START LISTED ENTRIES

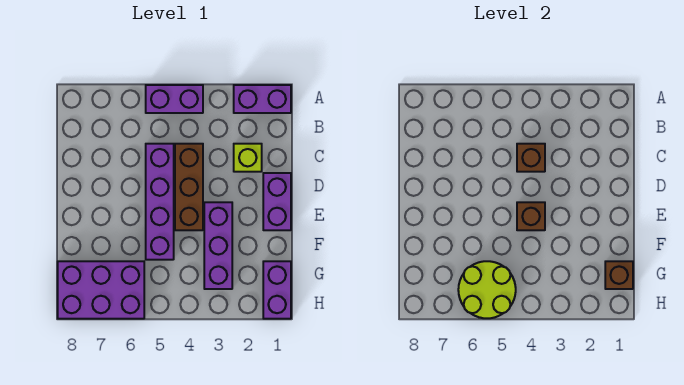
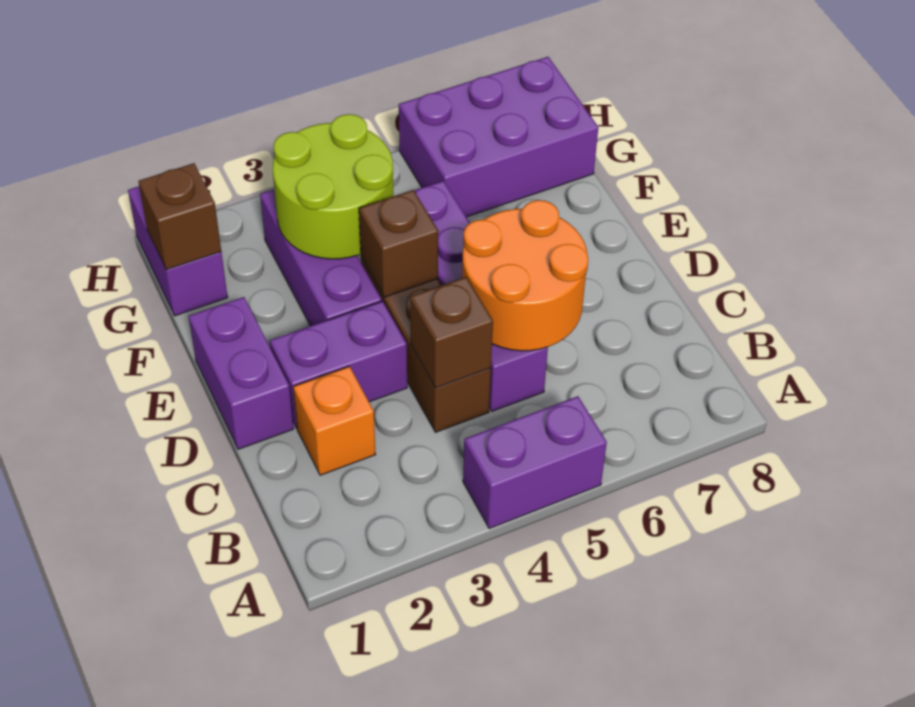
purple brick A1:A2 level 1 -> purple brick D2:D3 level 1
lime brick C2 level 1 -> orange brick C2 level 1
none -> orange round brick C5:D6 level 2
lime round brick G5:H6 level 2 -> lime round brick F3:G4 level 2

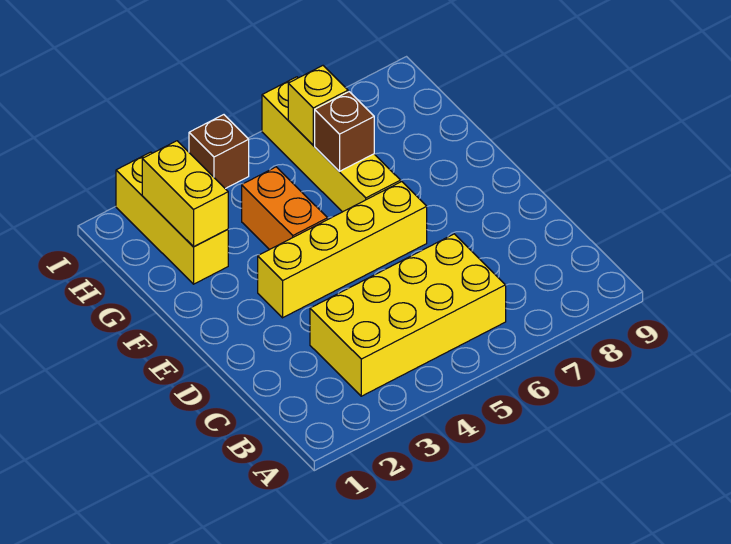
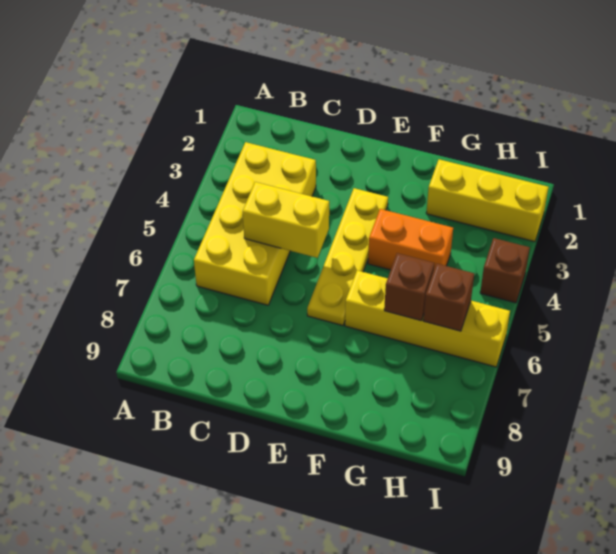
yellow brick E3:E6 level 1 -> yellow plate E3:E6 level 1
yellow brick G2:H2 level 2 -> yellow brick C5:D5 level 2
yellow brick H6 level 2 -> brown brick H6 level 2

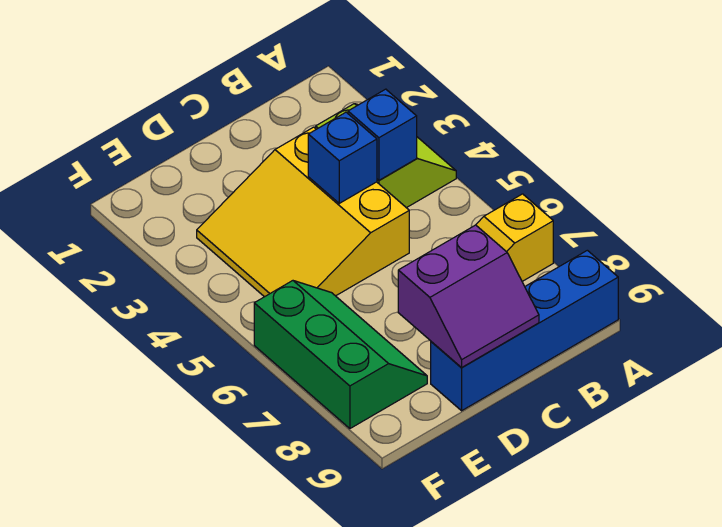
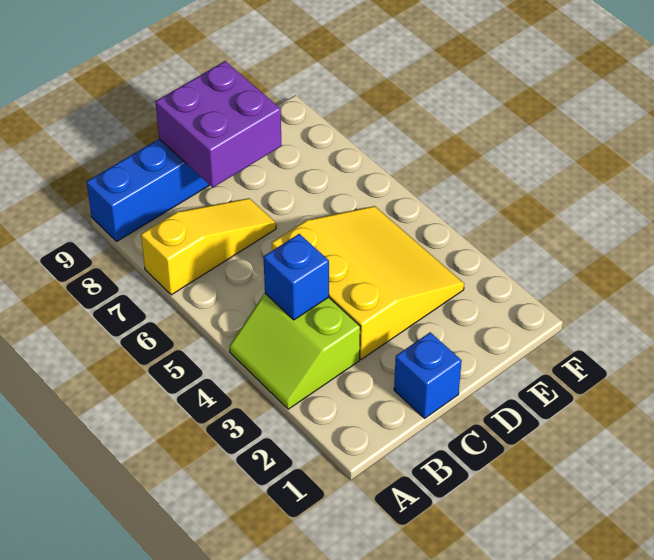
blue brick C4 level 2 -> blue brick C1 level 1
purple slope C8:D9 level 2 top 8 -> purple brick C8:D9 level 2
green slope E6:F8 level 1 top F -> none

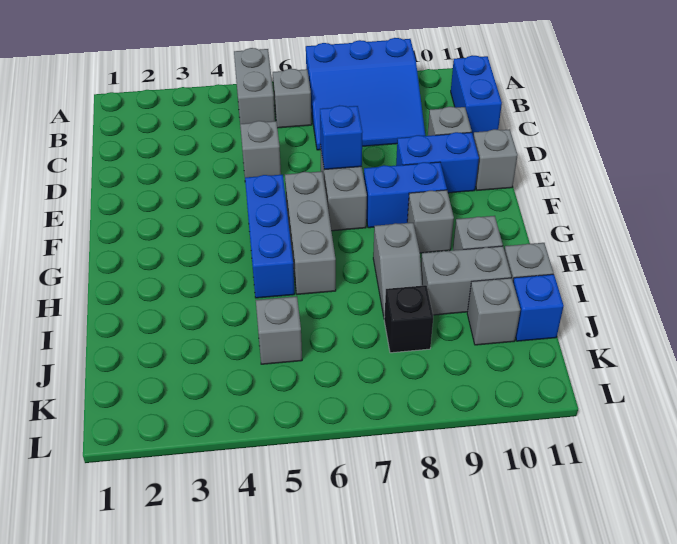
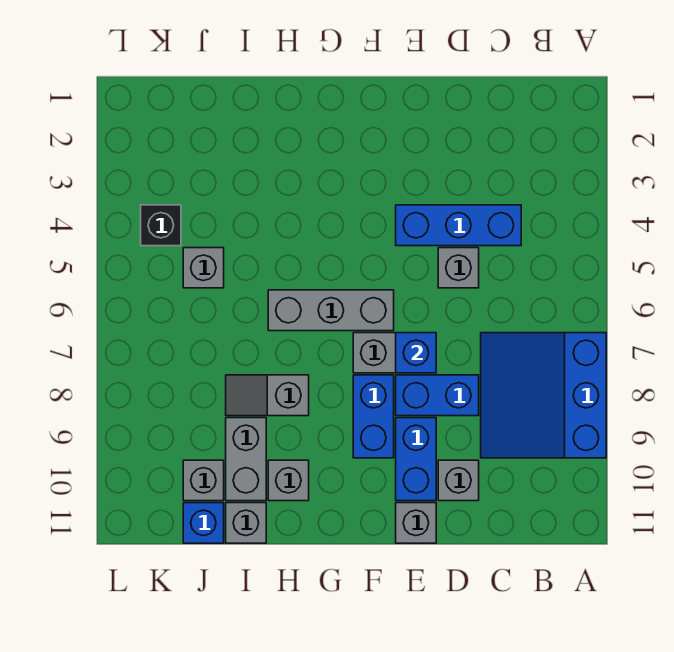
grey brick A5:B5 level 1 -> none
grey brick B6 level 1 -> none
blue brick B11:C11 level 1 -> blue brick D8:E8 level 1
blue brick F5:H5 level 1 -> blue brick C4:E4 level 1
grey brick G9 level 1 -> none
black brick J8 level 1 -> black brick K4 level 1

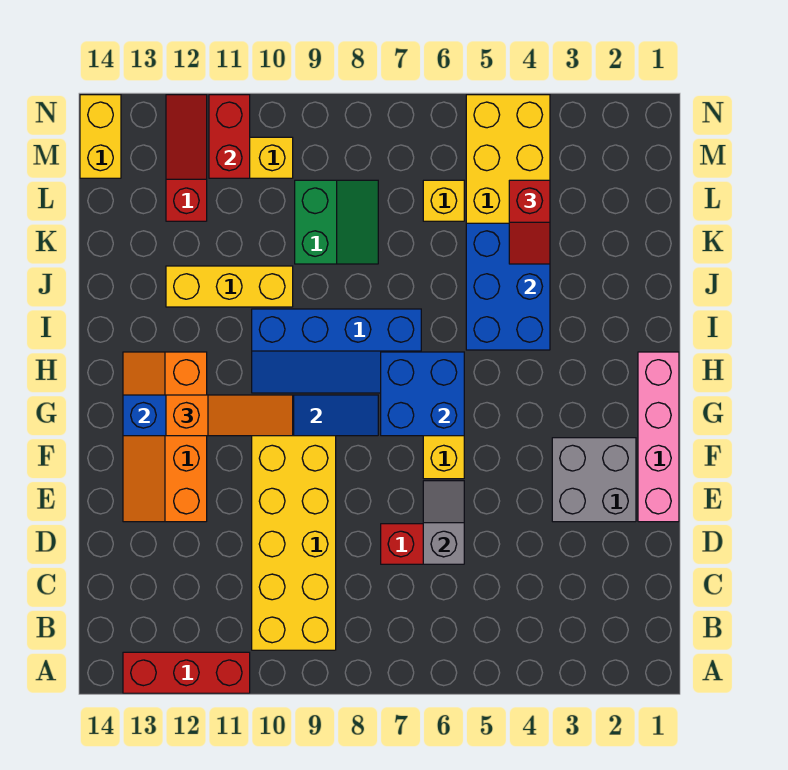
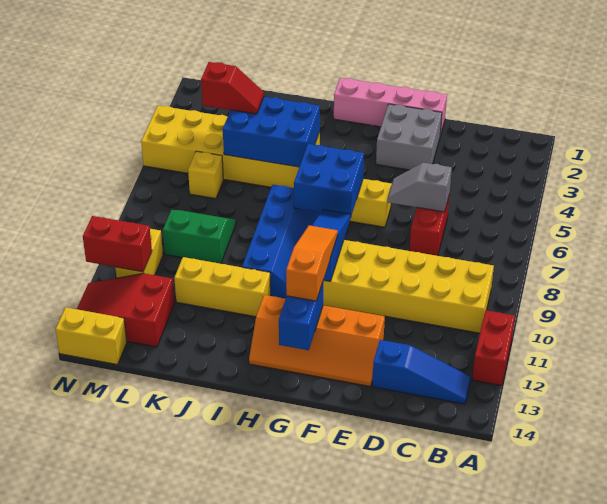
red brick A11:A13 level 1 -> red brick A11:A12 level 1
none -> blue slope B13:D13 level 1 top D
yellow brick J10:J12 level 1 -> yellow brick I11:K11 level 1
red slope L12:N12 level 1 top L -> red slope L12:N13 level 1 top L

END LISTED ENTRIES

**YOUR GOAL**
Restate exactly, please, only the lines between the start of the data and the line containing "grey brick A5:B5 level 1 -> none", both ends included, skipping the pictures.

**RESULT OF THIS TASK**
purple brick A1:A2 level 1 -> purple brick D2:D3 level 1
lime brick C2 level 1 -> orange brick C2 level 1
none -> orange round brick C5:D6 level 2
lime round brick G5:H6 level 2 -> lime round brick F3:G4 level 2

yellow brick E3:E6 level 1 -> yellow plate E3:E6 level 1
yellow brick G2:H2 level 2 -> yellow brick C5:D5 level 2
yellow brick H6 level 2 -> brown brick H6 level 2

blue brick C4 level 2 -> blue brick C1 level 1
purple slope C8:D9 level 2 top 8 -> purple brick C8:D9 level 2
green slope E6:F8 level 1 top F -> none

grey brick A5:B5 level 1 -> none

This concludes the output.